▶ _Your assignment_
In the records below, the line with "red notebook: 5 -> 4" and every line after it must be written out exactly; no pictures belong in the result.

***** Material supplied *****

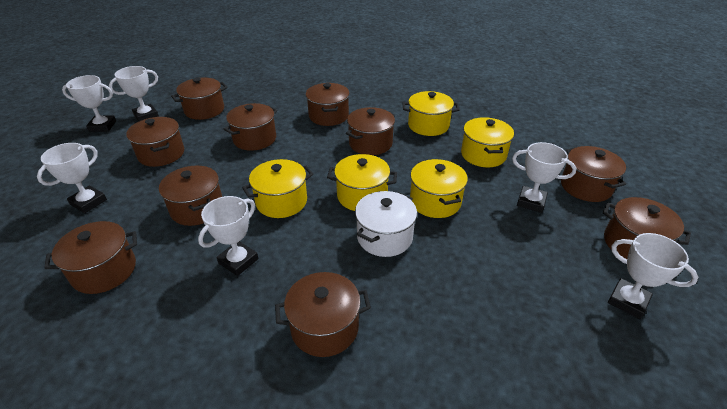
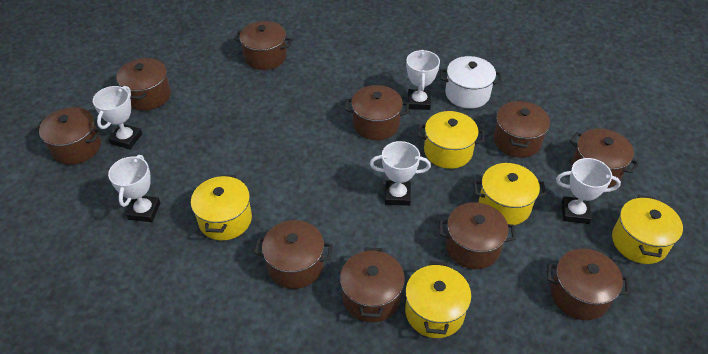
white trophy: 6 -> 5

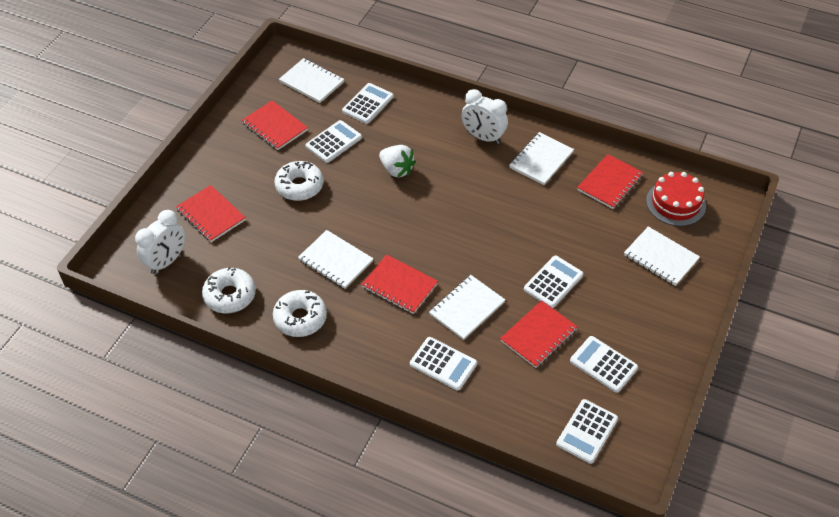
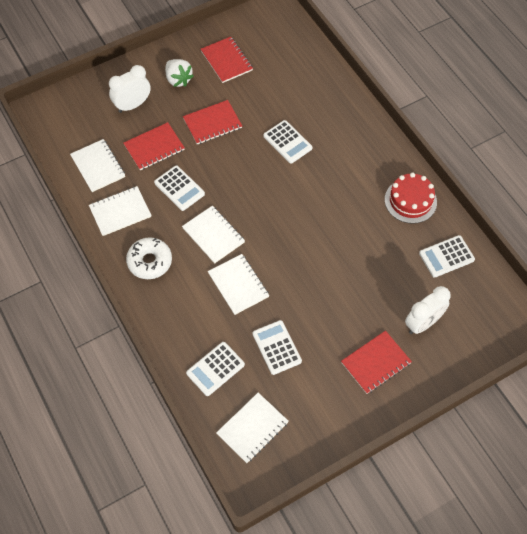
red notebook: 5 -> 4
white calculator: 6 -> 5
white donut: 3 -> 1

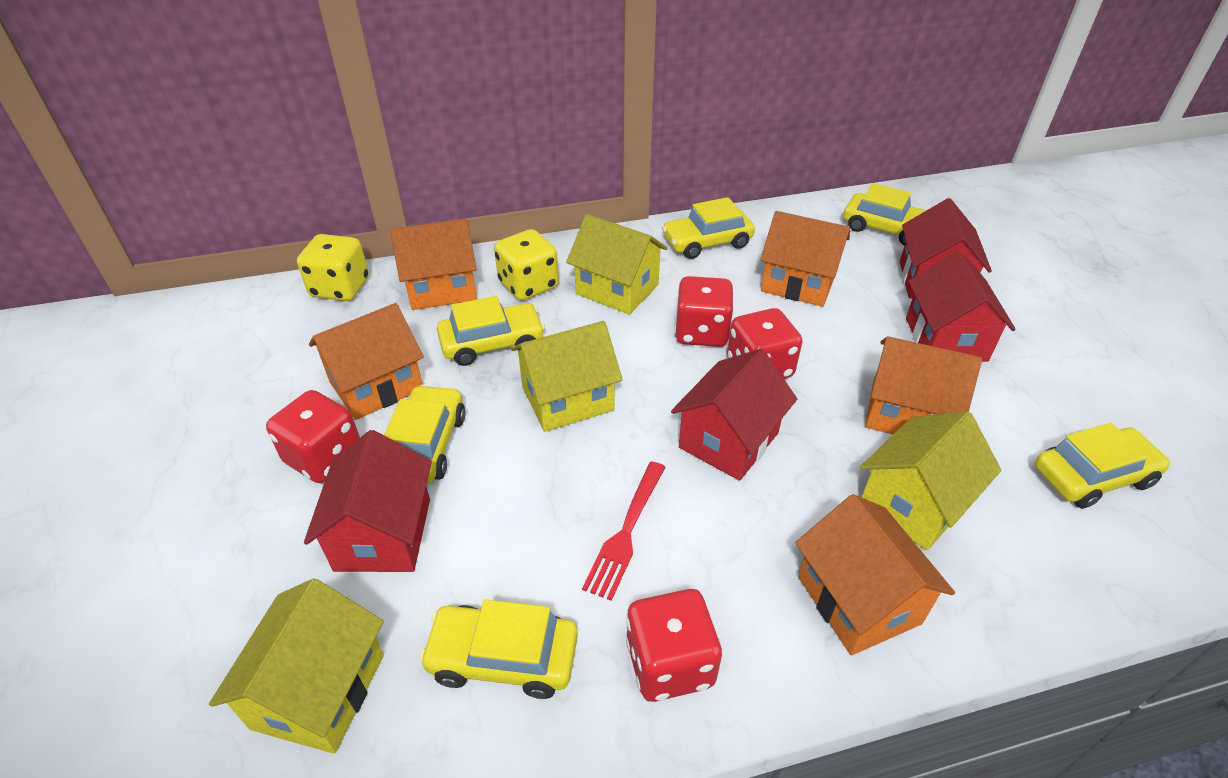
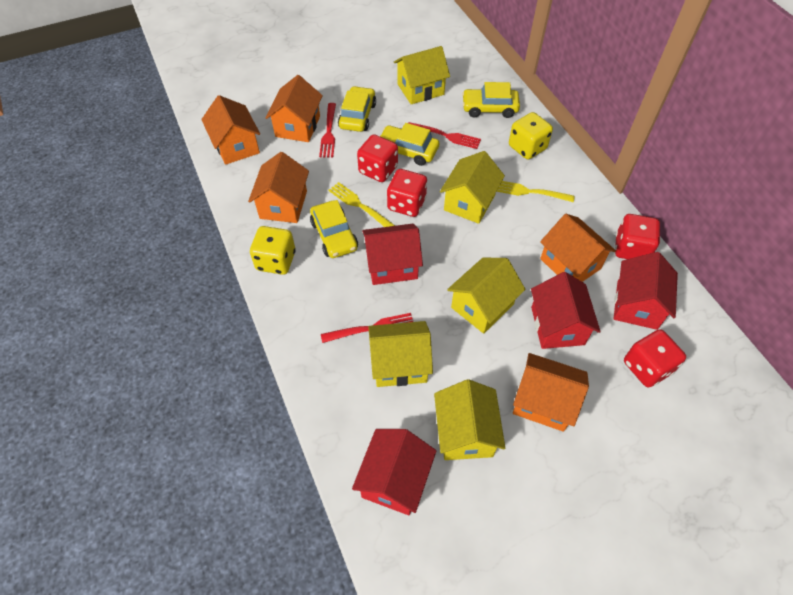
red fork: 1 -> 3
yellow car: 6 -> 4
yellow fork: 0 -> 2
yellow house: 4 -> 5

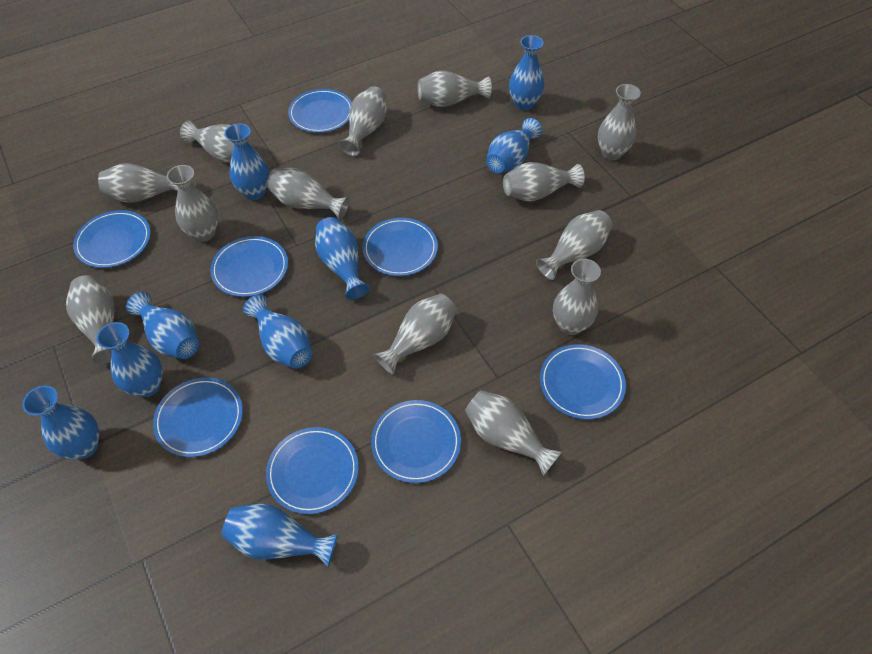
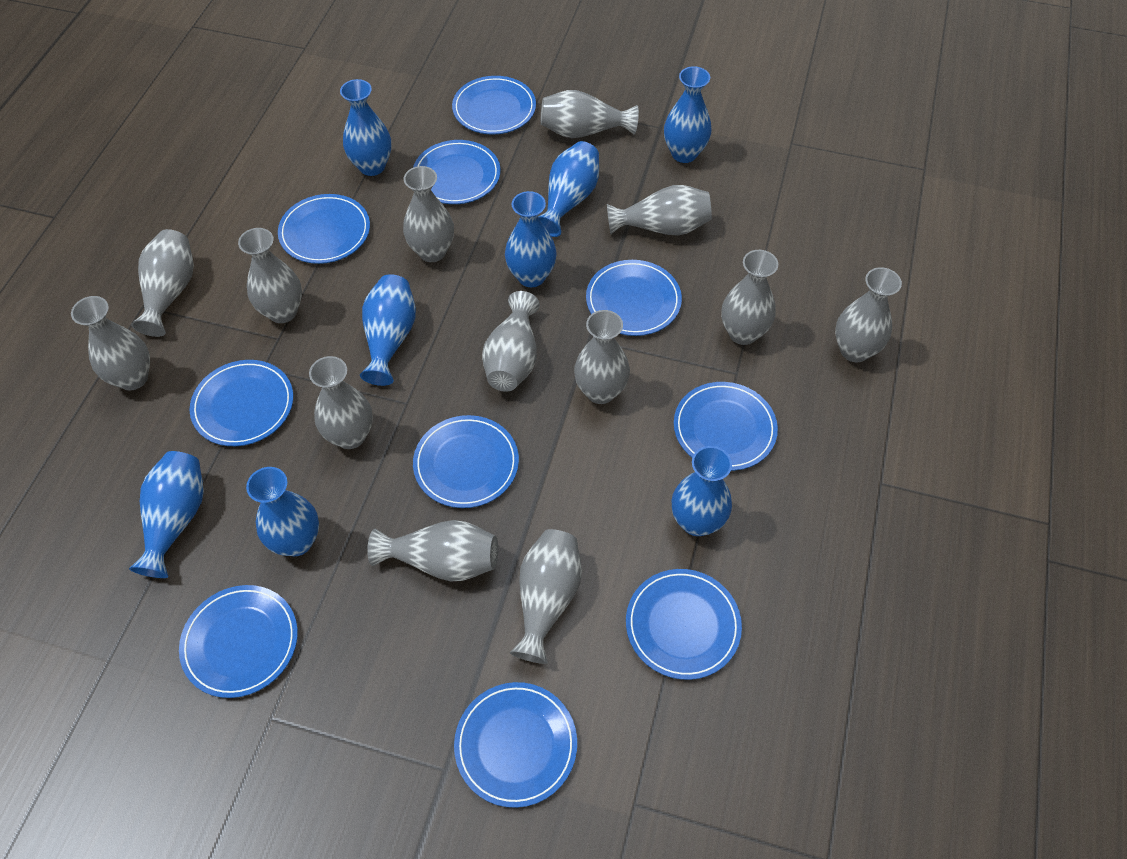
blue plate: 8 -> 10
blue vase: 9 -> 8

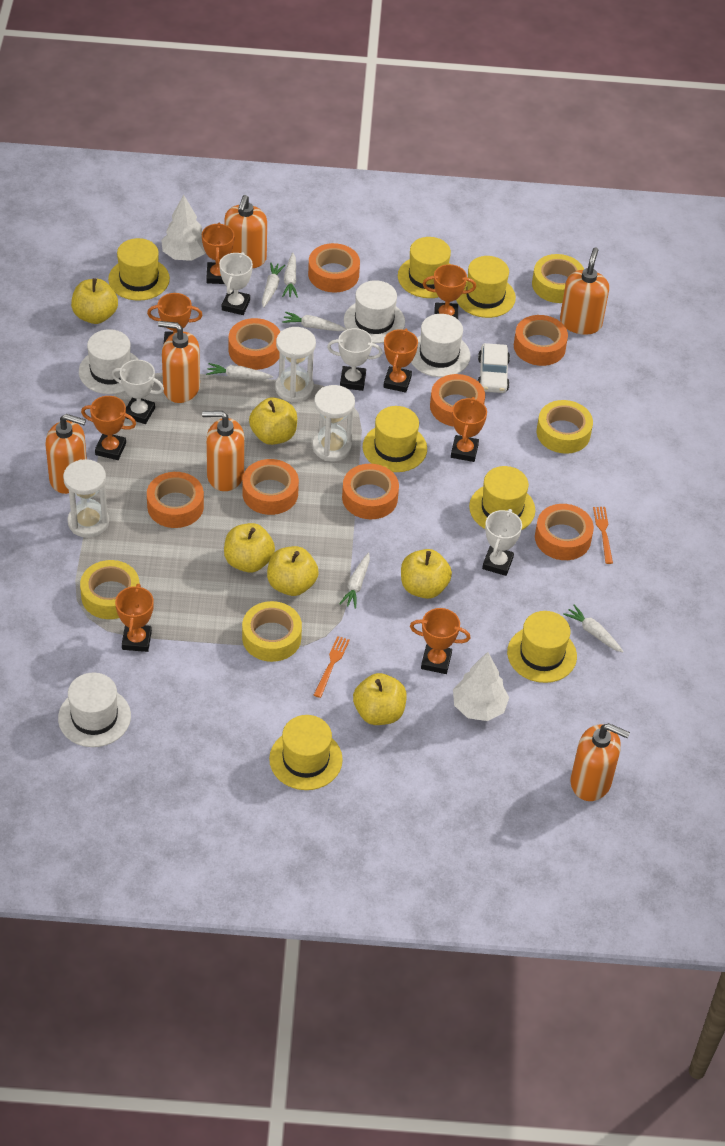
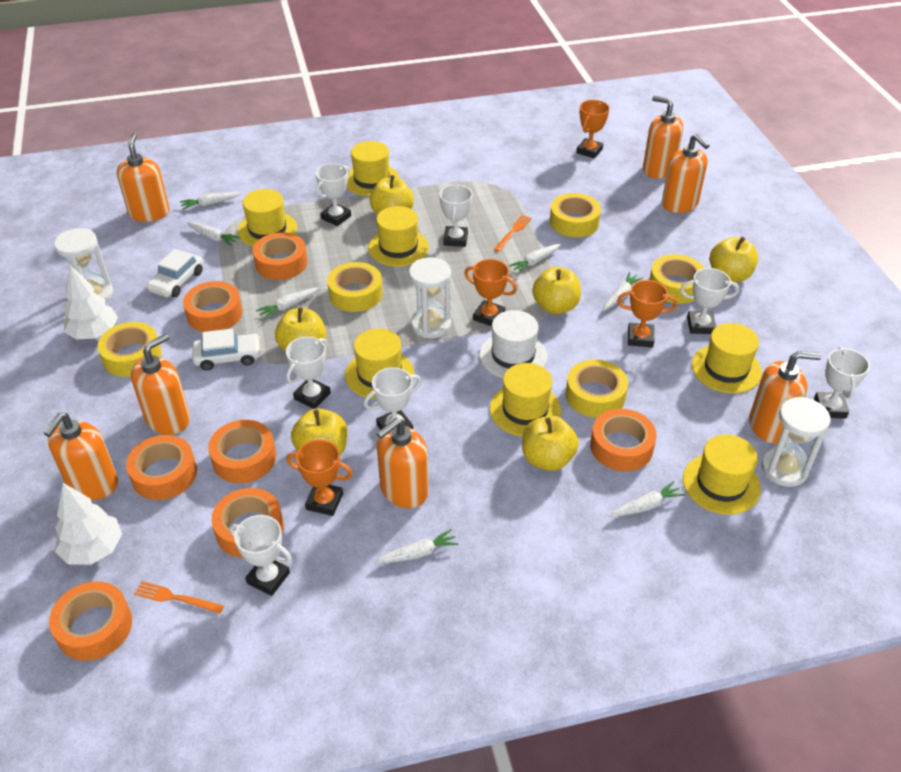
orange soap dispenser: 6 -> 7
orange tape: 8 -> 7
orange trophy: 8 -> 4
white car: 1 -> 2
white carrot: 6 -> 7
white hat: 4 -> 1
white trophy: 4 -> 7
yellow tape: 4 -> 5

*****

▶ _Response box_
red notebook: 5 -> 4
white calculator: 6 -> 5
white donut: 3 -> 1

red fork: 1 -> 3
yellow car: 6 -> 4
yellow fork: 0 -> 2
yellow house: 4 -> 5

blue plate: 8 -> 10
blue vase: 9 -> 8

orange soap dispenser: 6 -> 7
orange tape: 8 -> 7
orange trophy: 8 -> 4
white car: 1 -> 2
white carrot: 6 -> 7
white hat: 4 -> 1
white trophy: 4 -> 7
yellow tape: 4 -> 5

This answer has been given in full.